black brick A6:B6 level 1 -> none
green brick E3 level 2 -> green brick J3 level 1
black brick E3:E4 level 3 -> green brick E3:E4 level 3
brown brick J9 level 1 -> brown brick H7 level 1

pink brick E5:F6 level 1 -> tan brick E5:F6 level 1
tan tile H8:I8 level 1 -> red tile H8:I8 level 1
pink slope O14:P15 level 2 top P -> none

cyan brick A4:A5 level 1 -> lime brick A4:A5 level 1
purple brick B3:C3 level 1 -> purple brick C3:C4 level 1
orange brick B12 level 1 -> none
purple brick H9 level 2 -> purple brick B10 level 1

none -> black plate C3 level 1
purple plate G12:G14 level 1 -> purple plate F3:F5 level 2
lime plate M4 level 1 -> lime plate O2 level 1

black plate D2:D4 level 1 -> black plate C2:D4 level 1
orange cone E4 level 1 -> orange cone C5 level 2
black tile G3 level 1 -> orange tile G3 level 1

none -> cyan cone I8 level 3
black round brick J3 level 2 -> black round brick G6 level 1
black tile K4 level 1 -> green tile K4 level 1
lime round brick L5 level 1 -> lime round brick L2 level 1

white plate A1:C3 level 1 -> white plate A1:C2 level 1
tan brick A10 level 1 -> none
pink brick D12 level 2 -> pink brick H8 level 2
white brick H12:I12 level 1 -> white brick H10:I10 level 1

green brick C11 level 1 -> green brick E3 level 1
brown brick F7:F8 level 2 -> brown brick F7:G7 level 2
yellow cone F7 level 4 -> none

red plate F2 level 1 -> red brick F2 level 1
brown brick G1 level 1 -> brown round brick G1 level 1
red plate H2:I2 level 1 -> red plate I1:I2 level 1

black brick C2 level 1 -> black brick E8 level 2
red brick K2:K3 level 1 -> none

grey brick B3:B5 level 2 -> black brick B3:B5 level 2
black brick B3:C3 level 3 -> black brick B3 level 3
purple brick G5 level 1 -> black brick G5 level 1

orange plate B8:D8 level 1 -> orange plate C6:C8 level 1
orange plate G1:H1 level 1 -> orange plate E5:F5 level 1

===============

| Prompt |
Go through the entries and copy every line that has "lime".

| Solution below |
cyan brick A4:A5 level 1 -> lime brick A4:A5 level 1
lime plate M4 level 1 -> lime plate O2 level 1
lime round brick L5 level 1 -> lime round brick L2 level 1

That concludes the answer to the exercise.